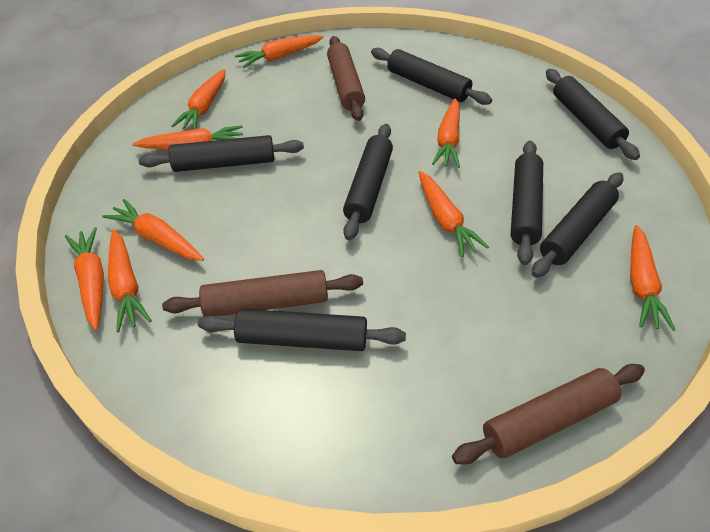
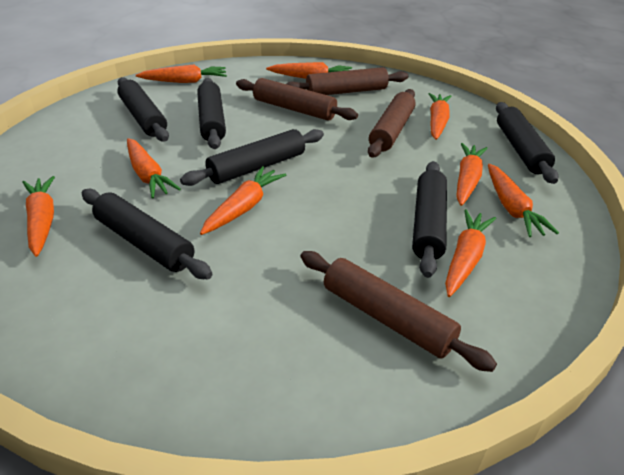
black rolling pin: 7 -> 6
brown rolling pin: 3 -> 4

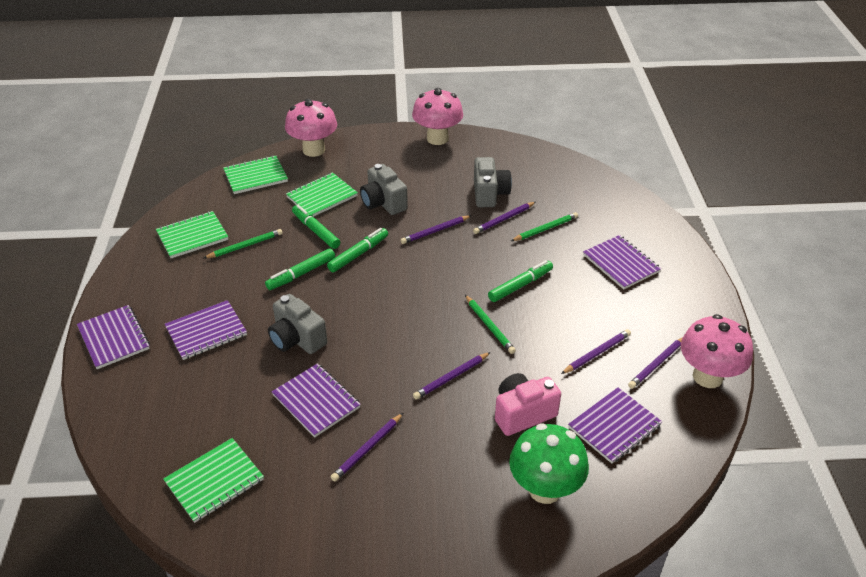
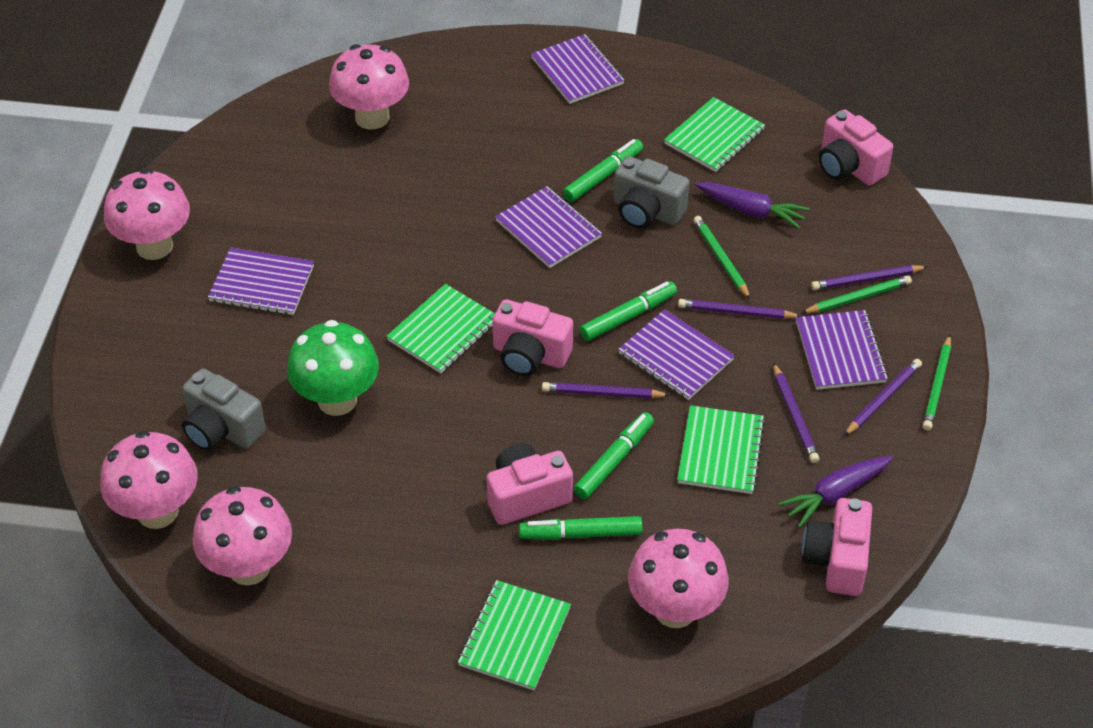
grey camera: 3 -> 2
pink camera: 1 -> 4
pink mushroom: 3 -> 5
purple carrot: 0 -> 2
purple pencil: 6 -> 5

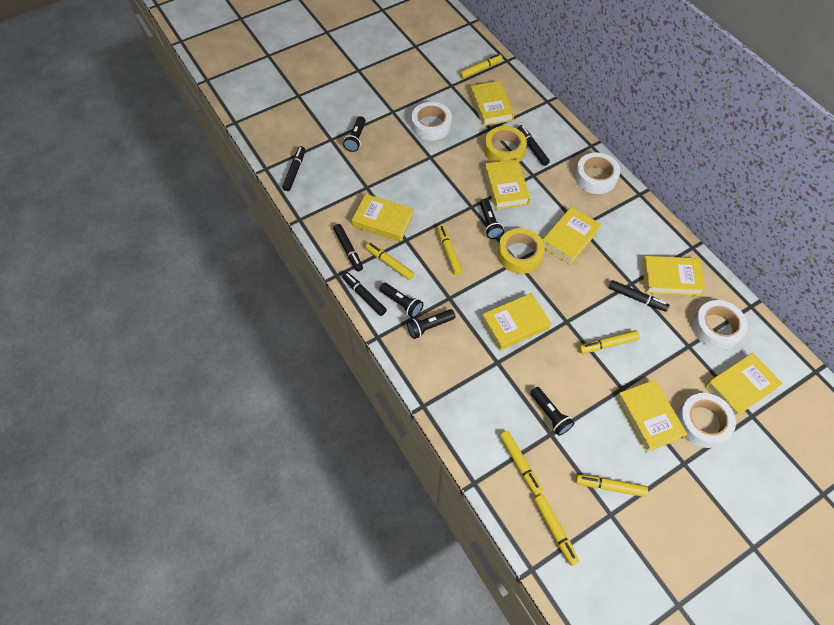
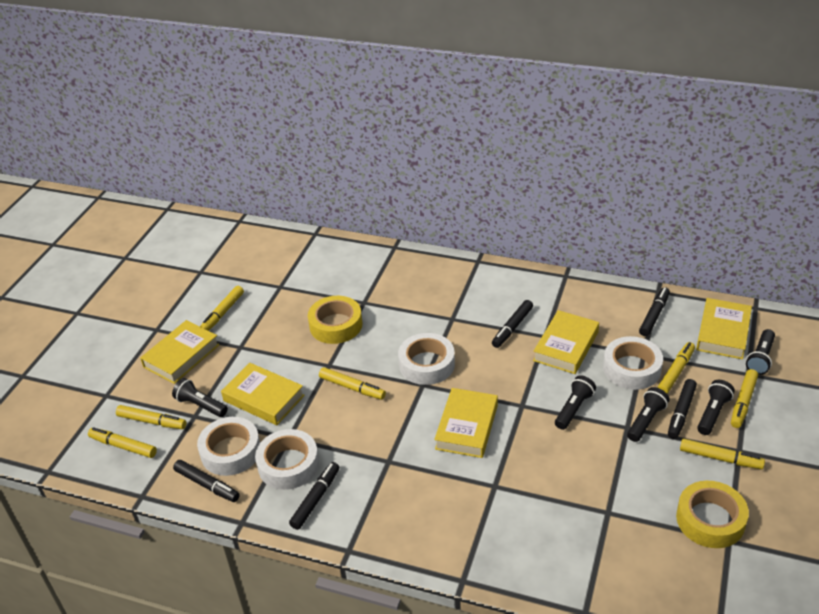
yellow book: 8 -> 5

#####

> [WORK REQUIRED]: Print each line from the one containing "pink mushroom: 3 -> 5" through the last line of the listing, both included, exactly and with no pictures.

> [THE COMPLETED TASK]:
pink mushroom: 3 -> 5
purple carrot: 0 -> 2
purple pencil: 6 -> 5

yellow book: 8 -> 5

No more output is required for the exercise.